Task instructions:
Write out the opening lines of the data word for word, up to and including the line with "RTC pin SQW: D26 -> D12", and leave every picture and every later line out.

:: Data for review

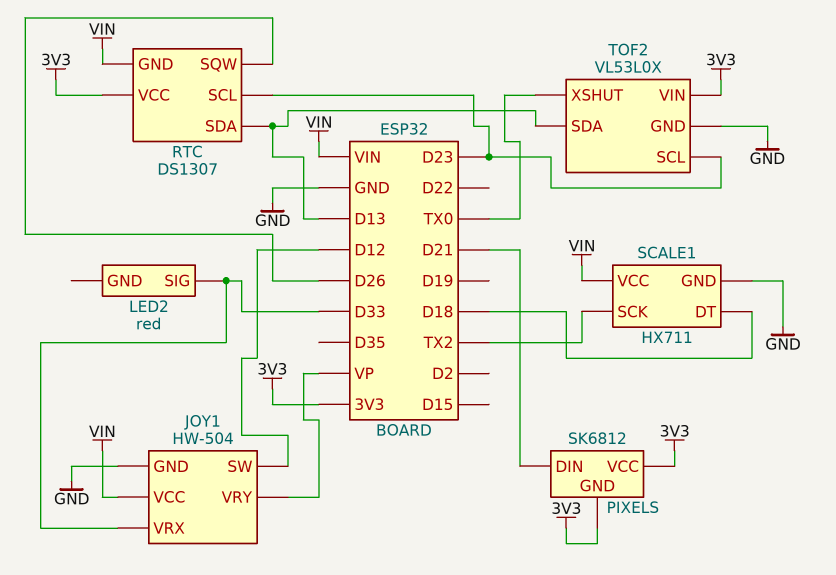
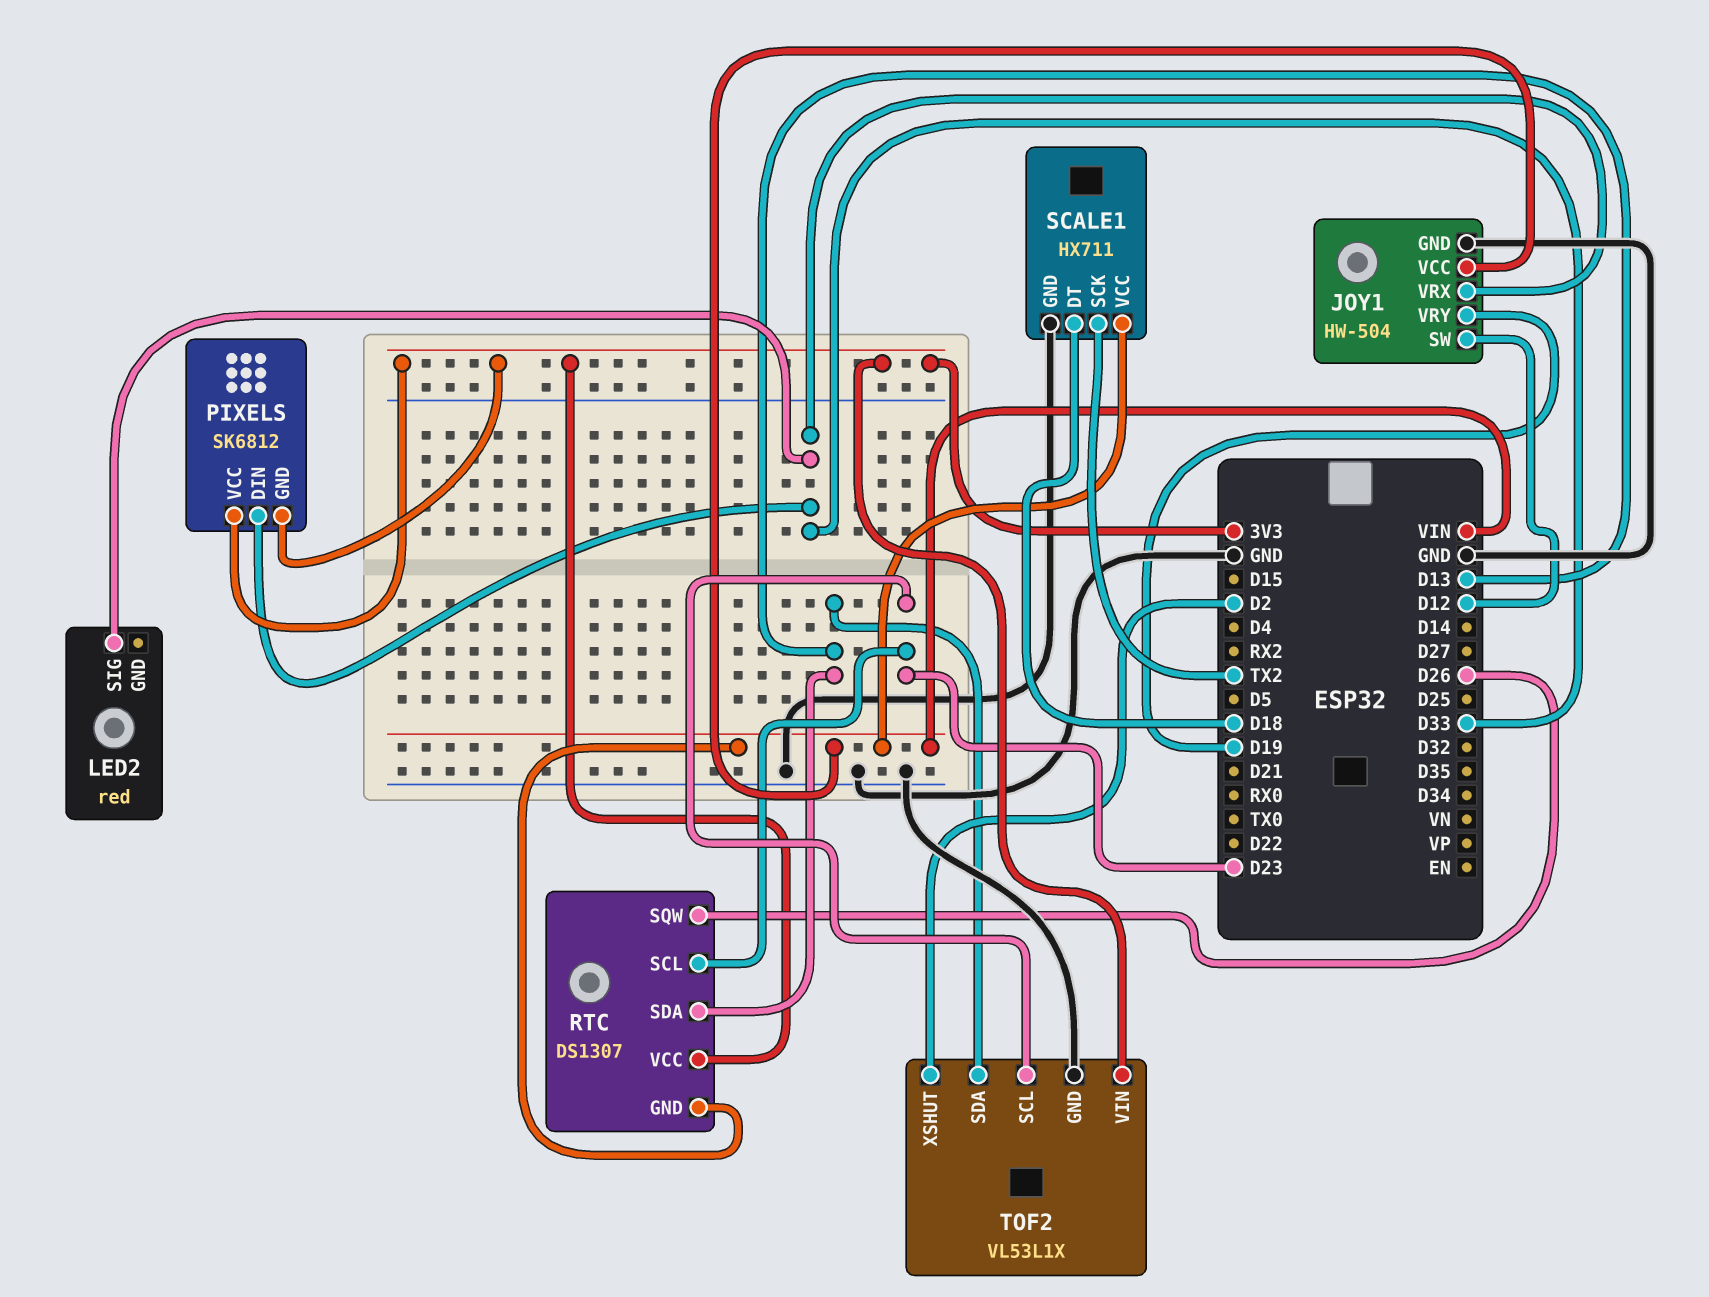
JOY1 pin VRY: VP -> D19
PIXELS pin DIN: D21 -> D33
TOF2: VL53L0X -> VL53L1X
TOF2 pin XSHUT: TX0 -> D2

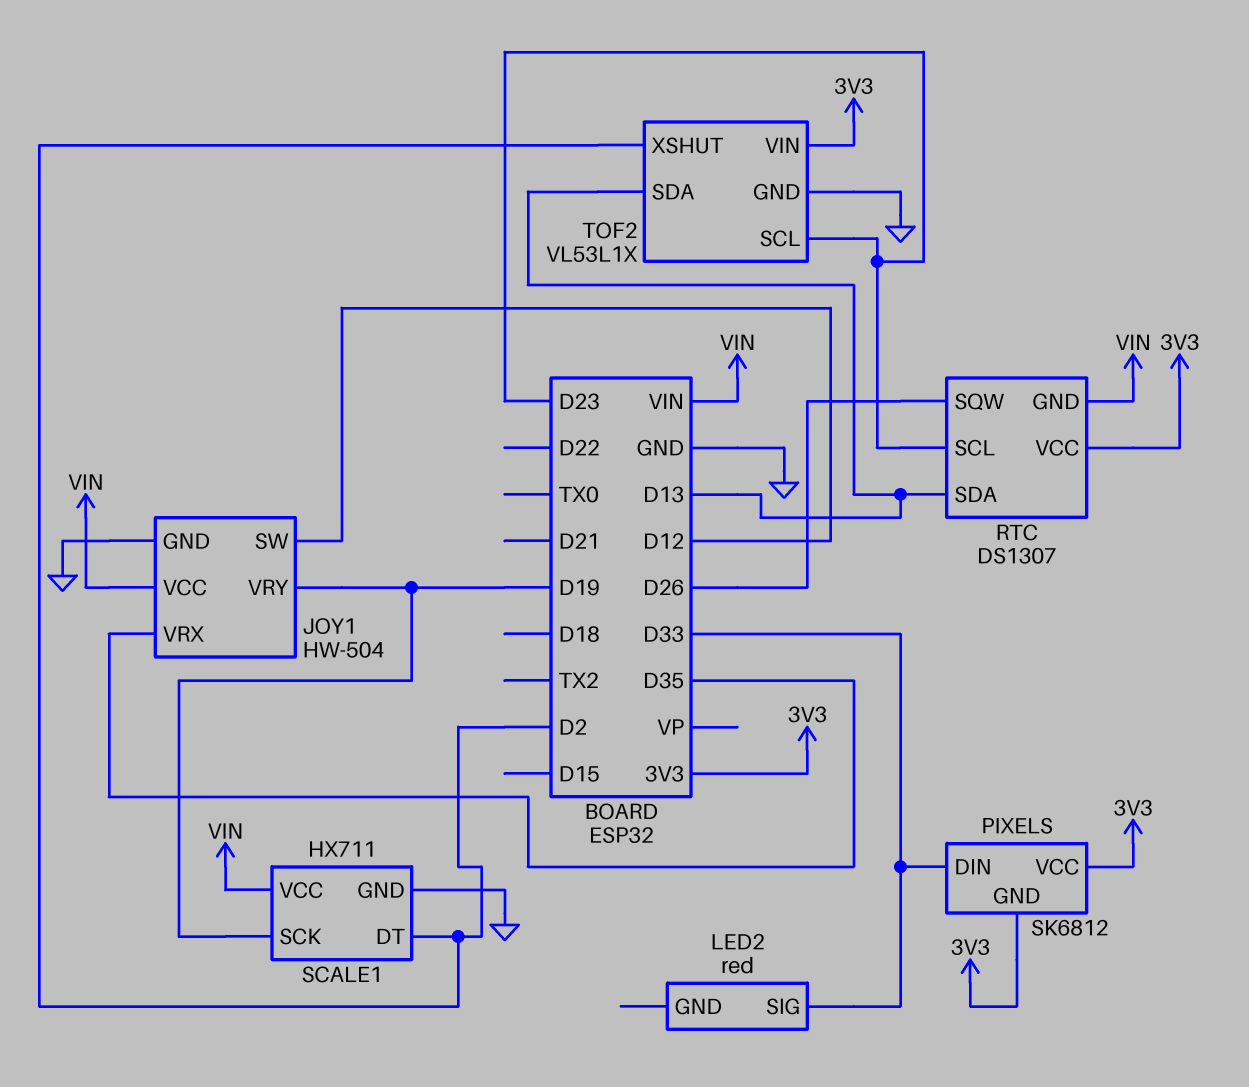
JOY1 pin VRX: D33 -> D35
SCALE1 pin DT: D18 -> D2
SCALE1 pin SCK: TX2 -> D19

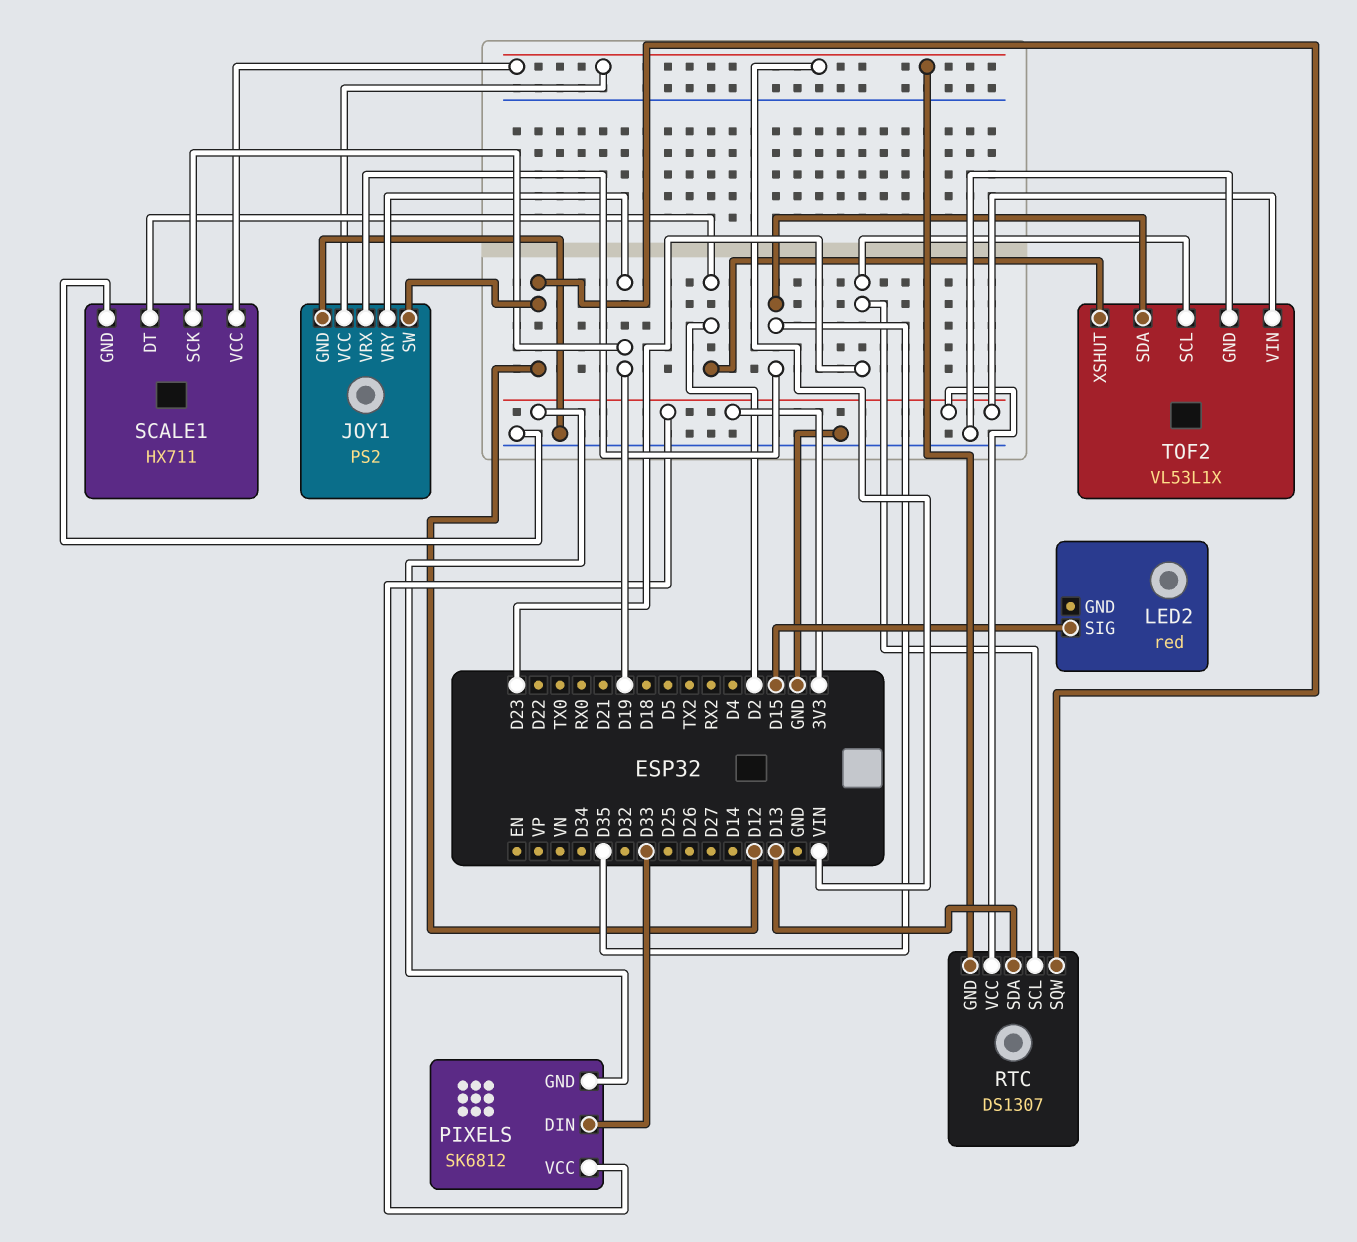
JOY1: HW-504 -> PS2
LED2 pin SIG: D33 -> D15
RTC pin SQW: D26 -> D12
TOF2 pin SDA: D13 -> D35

::::

Response area:
JOY1 pin VRY: VP -> D19
PIXELS pin DIN: D21 -> D33
TOF2: VL53L0X -> VL53L1X
TOF2 pin XSHUT: TX0 -> D2

JOY1 pin VRX: D33 -> D35
SCALE1 pin DT: D18 -> D2
SCALE1 pin SCK: TX2 -> D19

JOY1: HW-504 -> PS2
LED2 pin SIG: D33 -> D15
RTC pin SQW: D26 -> D12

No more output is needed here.